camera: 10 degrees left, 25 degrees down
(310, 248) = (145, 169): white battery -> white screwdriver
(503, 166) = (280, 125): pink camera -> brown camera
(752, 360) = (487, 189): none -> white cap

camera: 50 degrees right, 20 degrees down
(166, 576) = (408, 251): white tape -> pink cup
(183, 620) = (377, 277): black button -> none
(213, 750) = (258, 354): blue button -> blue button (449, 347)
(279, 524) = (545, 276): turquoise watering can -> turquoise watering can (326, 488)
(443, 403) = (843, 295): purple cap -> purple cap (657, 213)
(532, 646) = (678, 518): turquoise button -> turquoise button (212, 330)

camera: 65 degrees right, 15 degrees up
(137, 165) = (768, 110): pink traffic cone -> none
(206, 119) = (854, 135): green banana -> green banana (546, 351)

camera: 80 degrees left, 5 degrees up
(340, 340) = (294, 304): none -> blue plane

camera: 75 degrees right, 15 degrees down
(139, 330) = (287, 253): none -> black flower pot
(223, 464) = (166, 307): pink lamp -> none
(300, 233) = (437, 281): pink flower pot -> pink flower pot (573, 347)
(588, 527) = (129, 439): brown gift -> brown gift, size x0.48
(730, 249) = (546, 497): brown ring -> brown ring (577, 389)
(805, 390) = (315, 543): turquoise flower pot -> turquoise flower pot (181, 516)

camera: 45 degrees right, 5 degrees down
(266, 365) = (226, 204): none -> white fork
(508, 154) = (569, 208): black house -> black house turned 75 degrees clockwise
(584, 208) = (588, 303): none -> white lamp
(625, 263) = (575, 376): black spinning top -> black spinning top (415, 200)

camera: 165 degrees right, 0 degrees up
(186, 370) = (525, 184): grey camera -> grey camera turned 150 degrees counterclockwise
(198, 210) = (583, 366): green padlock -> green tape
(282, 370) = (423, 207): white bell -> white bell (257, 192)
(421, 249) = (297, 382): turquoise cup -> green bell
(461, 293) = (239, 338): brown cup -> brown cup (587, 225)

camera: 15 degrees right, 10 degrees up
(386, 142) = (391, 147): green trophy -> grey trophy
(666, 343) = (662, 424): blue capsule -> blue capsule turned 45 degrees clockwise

·····

## Work to be completed
Extract the full listing above without altering anything.

## Solution to the problem
camera: 10 degrees left, 25 degrees down
(310, 248) = (145, 169): white battery -> white screwdriver
(503, 166) = (280, 125): pink camera -> brown camera
(752, 360) = (487, 189): none -> white cap

camera: 50 degrees right, 20 degrees down
(166, 576) = (408, 251): white tape -> pink cup
(183, 620) = (377, 277): black button -> none
(213, 750) = (258, 354): blue button -> blue button (449, 347)
(279, 524) = (545, 276): turquoise watering can -> turquoise watering can (326, 488)
(443, 403) = (843, 295): purple cap -> purple cap (657, 213)
(532, 646) = (678, 518): turquoise button -> turquoise button (212, 330)

camera: 65 degrees right, 15 degrees up
(137, 165) = (768, 110): pink traffic cone -> none
(206, 119) = (854, 135): green banana -> green banana (546, 351)

camera: 80 degrees left, 5 degrees up
(340, 340) = (294, 304): none -> blue plane

camera: 75 degrees right, 15 degrees down
(139, 330) = (287, 253): none -> black flower pot
(223, 464) = (166, 307): pink lamp -> none
(300, 233) = (437, 281): pink flower pot -> pink flower pot (573, 347)
(588, 527) = (129, 439): brown gift -> brown gift, size x0.48
(730, 249) = (546, 497): brown ring -> brown ring (577, 389)
(805, 390) = (315, 543): turquoise flower pot -> turquoise flower pot (181, 516)

camera: 45 degrees right, 5 degrees down
(266, 365) = (226, 204): none -> white fork
(508, 154) = (569, 208): black house -> black house turned 75 degrees clockwise
(584, 208) = (588, 303): none -> white lamp
(625, 263) = (575, 376): black spinning top -> black spinning top (415, 200)

camera: 165 degrees right, 0 degrees up
(186, 370) = (525, 184): grey camera -> grey camera turned 150 degrees counterclockwise
(198, 210) = (583, 366): green padlock -> green tape
(282, 370) = (423, 207): white bell -> white bell (257, 192)
(421, 249) = (297, 382): turquoise cup -> green bell
(461, 293) = (239, 338): brown cup -> brown cup (587, 225)

camera: 15 degrees right, 10 degrees up
(386, 142) = (391, 147): green trophy -> grey trophy
(666, 343) = (662, 424): blue capsule -> blue capsule turned 45 degrees clockwise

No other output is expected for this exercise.